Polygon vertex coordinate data
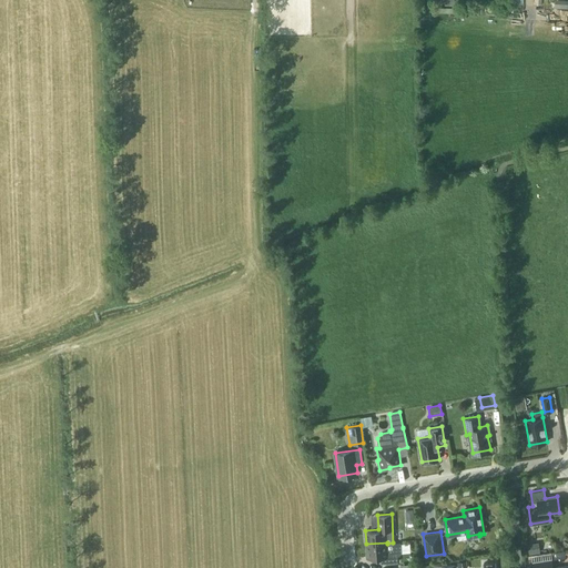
[(529,553),(540,551),(539,541),(528,543),(529,553)]
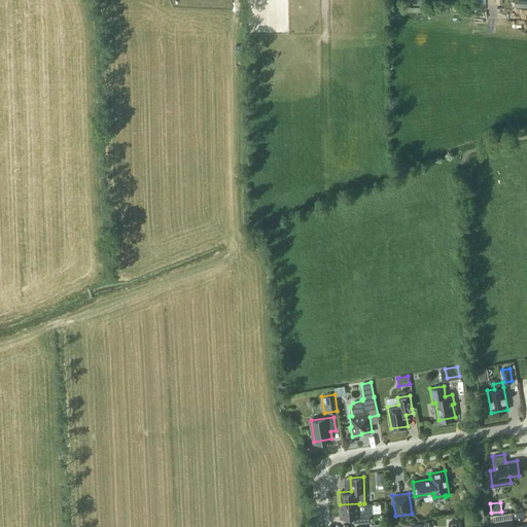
[(364,503),(359,504),(359,503),(340,504),(340,517),(356,516),(356,522),(369,521),(369,515),(371,515),(373,512),(372,503),(364,503)]
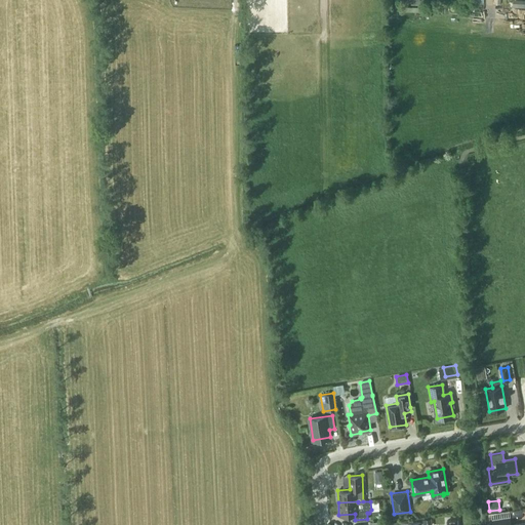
All buildings are outlined.
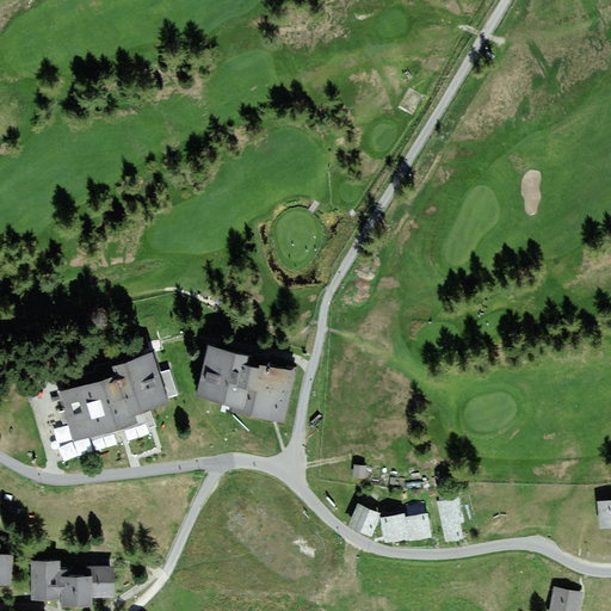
[(251,355),(210,345),(198,395),(235,403),(234,409),(284,421),(296,370),(250,359),(251,355)]
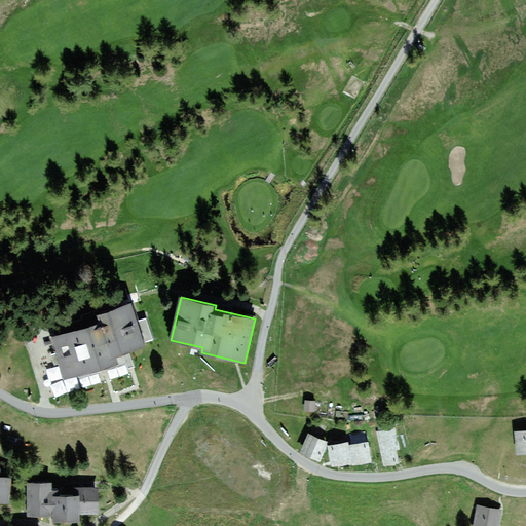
[(133,302),(96,313),(99,324),(51,338),(64,377),(116,362),(114,355),(145,346),(144,342),(152,339),(146,317),(138,320),(133,302)]
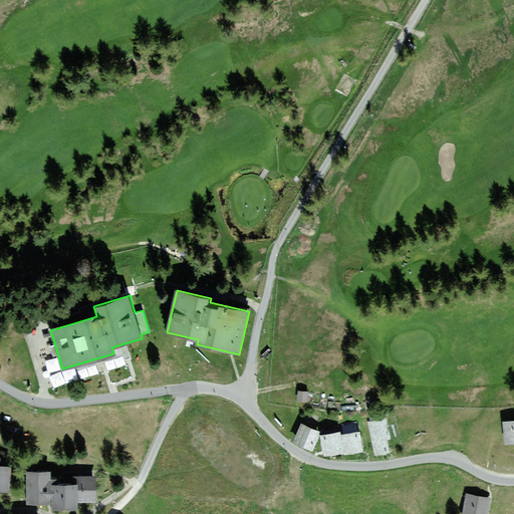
[(308,392),(298,391),(297,402),(307,403),(308,392)]
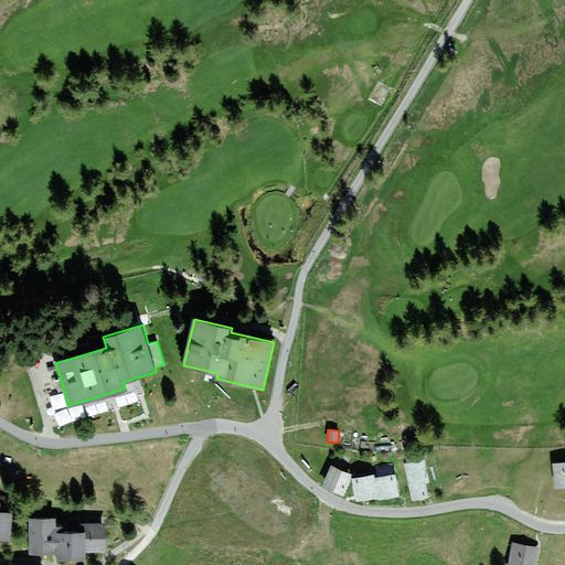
[(424,460),(405,465),(413,500),(428,497),(425,483),(428,482),(424,460)]
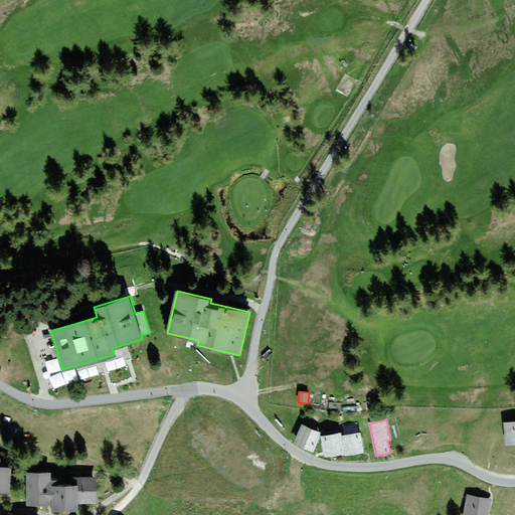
[(514,421),(504,422),(506,444),(514,443),(514,421)]
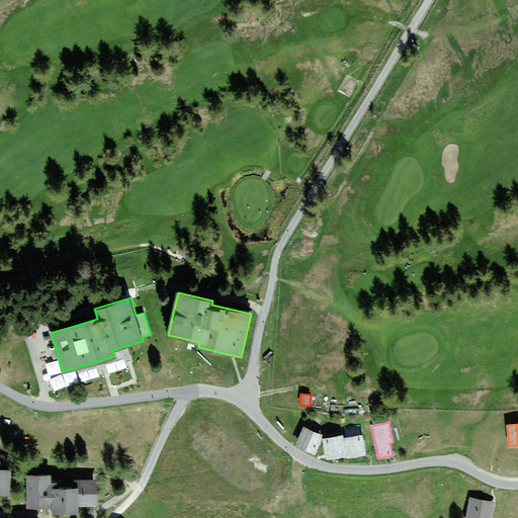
[(323,435),(304,427),(296,445),(315,453),(323,435)]
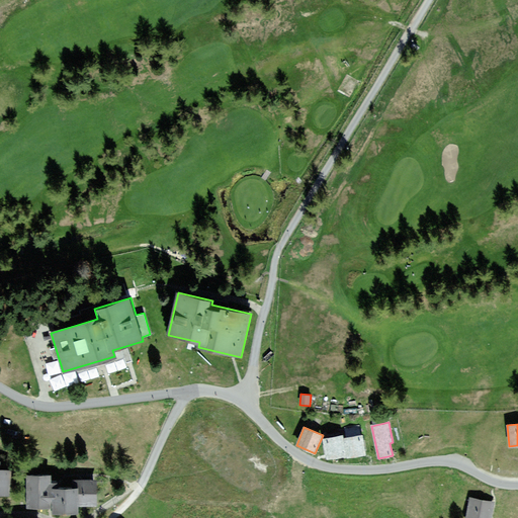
[(343,438),(343,435),(323,438),(326,459),(346,456),(343,438)]
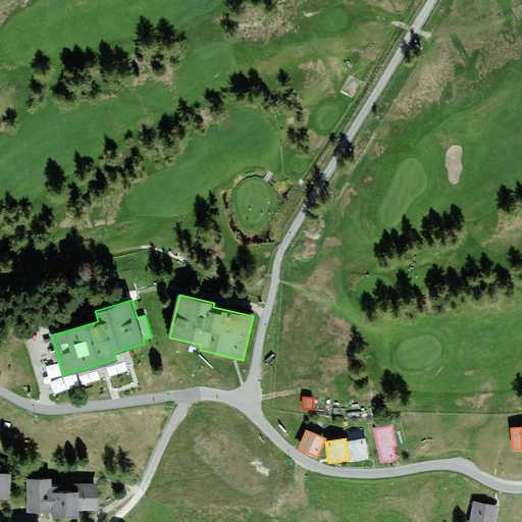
[(365,438),(346,441),(349,460),(368,457),(365,438)]
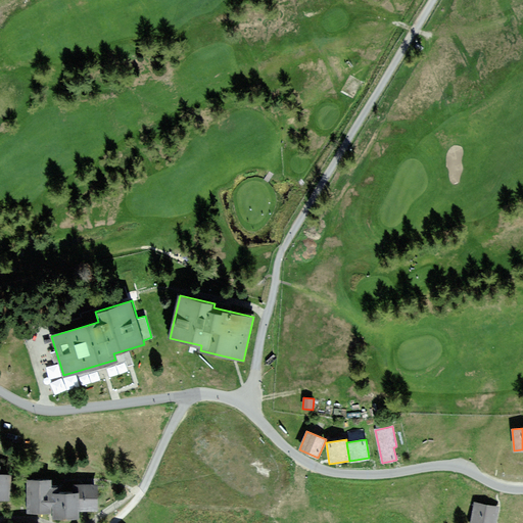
[(0,498),(8,500),(10,475),(0,474),(0,498)]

**THE PROBLEM:** Print the data once more without any change, skipping each picture.

**ANSWER FOR THIS EXERCISE:**
[(529,553),(540,551),(539,541),(528,543),(529,553)]
[(364,503),(359,504),(359,503),(340,504),(340,517),(356,516),(356,522),(369,521),(369,515),(371,515),(373,512),(372,503),(364,503)]
All buildings are outlined.
[(251,355),(210,345),(198,395),(235,403),(234,409),(284,421),(296,370),(250,359),(251,355)]
[(133,302),(96,313),(99,324),(51,338),(64,377),(116,362),(114,355),(145,346),(144,342),(152,339),(146,317),(138,320),(133,302)]
[(308,392),(298,391),(297,402),(307,403),(308,392)]
[(424,460),(405,465),(413,500),(428,497),(425,483),(428,482),(424,460)]
[(514,421),(504,422),(506,444),(514,443),(514,421)]
[(323,435),(304,427),(296,445),(315,453),(323,435)]
[(343,438),(343,435),(323,438),(326,459),(346,456),(343,438)]
[(365,438),(346,441),(349,460),(368,457),(365,438)]
[(0,498),(8,500),(10,475),(0,474),(0,498)]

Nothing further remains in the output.